(Data entries)
= Beginning of Section =
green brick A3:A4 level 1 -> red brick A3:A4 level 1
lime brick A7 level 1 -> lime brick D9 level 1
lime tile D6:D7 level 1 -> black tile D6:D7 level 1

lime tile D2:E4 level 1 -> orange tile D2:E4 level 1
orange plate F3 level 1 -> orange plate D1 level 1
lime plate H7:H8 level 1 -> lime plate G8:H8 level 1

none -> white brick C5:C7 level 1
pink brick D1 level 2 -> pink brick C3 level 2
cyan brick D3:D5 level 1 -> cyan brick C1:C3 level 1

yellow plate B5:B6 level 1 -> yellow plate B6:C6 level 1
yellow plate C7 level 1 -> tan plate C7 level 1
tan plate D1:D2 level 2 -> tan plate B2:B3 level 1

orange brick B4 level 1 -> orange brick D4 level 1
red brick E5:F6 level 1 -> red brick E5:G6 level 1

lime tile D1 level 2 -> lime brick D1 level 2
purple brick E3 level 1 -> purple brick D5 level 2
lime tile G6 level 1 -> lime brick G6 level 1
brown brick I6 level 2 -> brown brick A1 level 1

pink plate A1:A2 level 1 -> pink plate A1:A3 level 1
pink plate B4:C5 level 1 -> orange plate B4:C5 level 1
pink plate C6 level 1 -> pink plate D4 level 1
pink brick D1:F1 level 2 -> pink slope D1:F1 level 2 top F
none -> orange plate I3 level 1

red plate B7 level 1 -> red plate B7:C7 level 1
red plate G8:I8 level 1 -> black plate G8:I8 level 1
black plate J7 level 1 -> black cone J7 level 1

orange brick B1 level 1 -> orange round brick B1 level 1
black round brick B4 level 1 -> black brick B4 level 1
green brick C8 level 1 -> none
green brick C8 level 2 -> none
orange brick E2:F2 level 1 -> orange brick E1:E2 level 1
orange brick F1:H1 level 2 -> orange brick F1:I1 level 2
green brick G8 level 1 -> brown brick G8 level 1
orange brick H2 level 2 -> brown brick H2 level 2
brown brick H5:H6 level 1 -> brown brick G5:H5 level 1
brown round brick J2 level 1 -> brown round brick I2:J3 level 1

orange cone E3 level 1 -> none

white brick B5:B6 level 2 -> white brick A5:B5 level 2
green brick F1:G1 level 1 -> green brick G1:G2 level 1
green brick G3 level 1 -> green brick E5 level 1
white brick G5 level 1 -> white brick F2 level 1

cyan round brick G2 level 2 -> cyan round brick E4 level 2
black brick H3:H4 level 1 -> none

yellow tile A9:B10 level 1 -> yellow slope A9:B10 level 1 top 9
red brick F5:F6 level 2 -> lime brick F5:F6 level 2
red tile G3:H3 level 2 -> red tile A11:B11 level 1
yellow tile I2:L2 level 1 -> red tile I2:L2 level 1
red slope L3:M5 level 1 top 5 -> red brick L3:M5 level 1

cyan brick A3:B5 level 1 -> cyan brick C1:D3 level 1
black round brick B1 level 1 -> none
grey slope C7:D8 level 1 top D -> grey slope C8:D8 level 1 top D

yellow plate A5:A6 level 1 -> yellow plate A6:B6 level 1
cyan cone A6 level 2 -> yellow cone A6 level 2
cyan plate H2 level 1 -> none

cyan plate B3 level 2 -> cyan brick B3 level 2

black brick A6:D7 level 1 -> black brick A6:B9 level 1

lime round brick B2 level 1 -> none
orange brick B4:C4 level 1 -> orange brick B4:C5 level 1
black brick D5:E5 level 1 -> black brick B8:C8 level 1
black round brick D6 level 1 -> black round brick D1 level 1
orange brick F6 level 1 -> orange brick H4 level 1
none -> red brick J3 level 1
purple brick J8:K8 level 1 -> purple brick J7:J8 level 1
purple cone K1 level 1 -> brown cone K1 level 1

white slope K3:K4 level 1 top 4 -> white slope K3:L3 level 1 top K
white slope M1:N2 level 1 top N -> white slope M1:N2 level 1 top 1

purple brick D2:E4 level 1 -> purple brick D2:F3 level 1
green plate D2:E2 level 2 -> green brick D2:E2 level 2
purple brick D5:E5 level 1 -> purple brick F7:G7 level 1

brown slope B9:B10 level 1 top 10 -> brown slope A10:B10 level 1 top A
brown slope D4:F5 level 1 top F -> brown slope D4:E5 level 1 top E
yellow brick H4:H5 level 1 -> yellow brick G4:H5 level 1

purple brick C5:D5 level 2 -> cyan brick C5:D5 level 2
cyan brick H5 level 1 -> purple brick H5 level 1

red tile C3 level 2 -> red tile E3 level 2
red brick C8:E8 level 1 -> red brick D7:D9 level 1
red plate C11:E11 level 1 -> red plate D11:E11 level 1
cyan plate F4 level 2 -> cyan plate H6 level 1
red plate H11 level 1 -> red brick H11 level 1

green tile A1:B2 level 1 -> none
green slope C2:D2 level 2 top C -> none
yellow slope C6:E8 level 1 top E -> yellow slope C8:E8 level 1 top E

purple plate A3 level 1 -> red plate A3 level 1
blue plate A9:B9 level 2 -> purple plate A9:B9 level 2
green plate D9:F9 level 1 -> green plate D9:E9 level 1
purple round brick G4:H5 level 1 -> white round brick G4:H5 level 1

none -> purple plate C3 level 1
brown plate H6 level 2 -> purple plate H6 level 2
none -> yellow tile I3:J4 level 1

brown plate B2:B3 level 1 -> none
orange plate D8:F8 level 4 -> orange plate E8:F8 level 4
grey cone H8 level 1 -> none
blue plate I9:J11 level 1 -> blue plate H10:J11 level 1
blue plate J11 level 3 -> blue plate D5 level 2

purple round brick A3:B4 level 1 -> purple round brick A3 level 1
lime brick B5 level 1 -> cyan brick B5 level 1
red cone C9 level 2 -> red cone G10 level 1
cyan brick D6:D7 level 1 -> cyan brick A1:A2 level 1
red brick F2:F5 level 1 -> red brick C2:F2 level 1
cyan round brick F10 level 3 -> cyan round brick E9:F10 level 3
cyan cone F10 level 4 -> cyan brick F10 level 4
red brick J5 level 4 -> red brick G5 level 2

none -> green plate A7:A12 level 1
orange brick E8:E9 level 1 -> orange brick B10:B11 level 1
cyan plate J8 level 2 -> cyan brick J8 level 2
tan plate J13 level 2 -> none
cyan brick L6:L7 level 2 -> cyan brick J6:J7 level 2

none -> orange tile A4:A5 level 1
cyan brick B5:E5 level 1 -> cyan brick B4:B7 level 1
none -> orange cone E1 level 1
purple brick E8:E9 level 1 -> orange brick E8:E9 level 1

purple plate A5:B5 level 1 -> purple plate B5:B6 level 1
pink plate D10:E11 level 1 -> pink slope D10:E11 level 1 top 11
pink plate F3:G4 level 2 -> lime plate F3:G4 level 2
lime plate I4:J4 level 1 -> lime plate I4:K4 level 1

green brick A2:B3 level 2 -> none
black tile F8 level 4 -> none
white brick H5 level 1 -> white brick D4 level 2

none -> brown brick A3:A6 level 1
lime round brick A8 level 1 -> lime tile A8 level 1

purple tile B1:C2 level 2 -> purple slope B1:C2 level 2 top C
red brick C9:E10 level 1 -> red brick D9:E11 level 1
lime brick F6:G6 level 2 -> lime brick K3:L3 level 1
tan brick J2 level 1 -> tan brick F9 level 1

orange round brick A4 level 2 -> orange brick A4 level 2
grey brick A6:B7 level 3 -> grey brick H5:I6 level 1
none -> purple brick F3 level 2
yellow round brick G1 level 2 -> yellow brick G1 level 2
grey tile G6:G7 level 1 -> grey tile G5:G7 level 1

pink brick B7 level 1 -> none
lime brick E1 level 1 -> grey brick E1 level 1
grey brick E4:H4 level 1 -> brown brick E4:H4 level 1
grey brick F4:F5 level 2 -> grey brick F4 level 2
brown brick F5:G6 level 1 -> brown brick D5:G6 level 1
= End of Section =
** PROBLEM STATEMENT **
Up to and including the line that holds "red plate B7 level", reproduce the records above exactly from their first line, and give nothing else.

** SOLUTION FOR THIS TASK **
green brick A3:A4 level 1 -> red brick A3:A4 level 1
lime brick A7 level 1 -> lime brick D9 level 1
lime tile D6:D7 level 1 -> black tile D6:D7 level 1

lime tile D2:E4 level 1 -> orange tile D2:E4 level 1
orange plate F3 level 1 -> orange plate D1 level 1
lime plate H7:H8 level 1 -> lime plate G8:H8 level 1

none -> white brick C5:C7 level 1
pink brick D1 level 2 -> pink brick C3 level 2
cyan brick D3:D5 level 1 -> cyan brick C1:C3 level 1

yellow plate B5:B6 level 1 -> yellow plate B6:C6 level 1
yellow plate C7 level 1 -> tan plate C7 level 1
tan plate D1:D2 level 2 -> tan plate B2:B3 level 1

orange brick B4 level 1 -> orange brick D4 level 1
red brick E5:F6 level 1 -> red brick E5:G6 level 1

lime tile D1 level 2 -> lime brick D1 level 2
purple brick E3 level 1 -> purple brick D5 level 2
lime tile G6 level 1 -> lime brick G6 level 1
brown brick I6 level 2 -> brown brick A1 level 1

pink plate A1:A2 level 1 -> pink plate A1:A3 level 1
pink plate B4:C5 level 1 -> orange plate B4:C5 level 1
pink plate C6 level 1 -> pink plate D4 level 1
pink brick D1:F1 level 2 -> pink slope D1:F1 level 2 top F
none -> orange plate I3 level 1

red plate B7 level 1 -> red plate B7:C7 level 1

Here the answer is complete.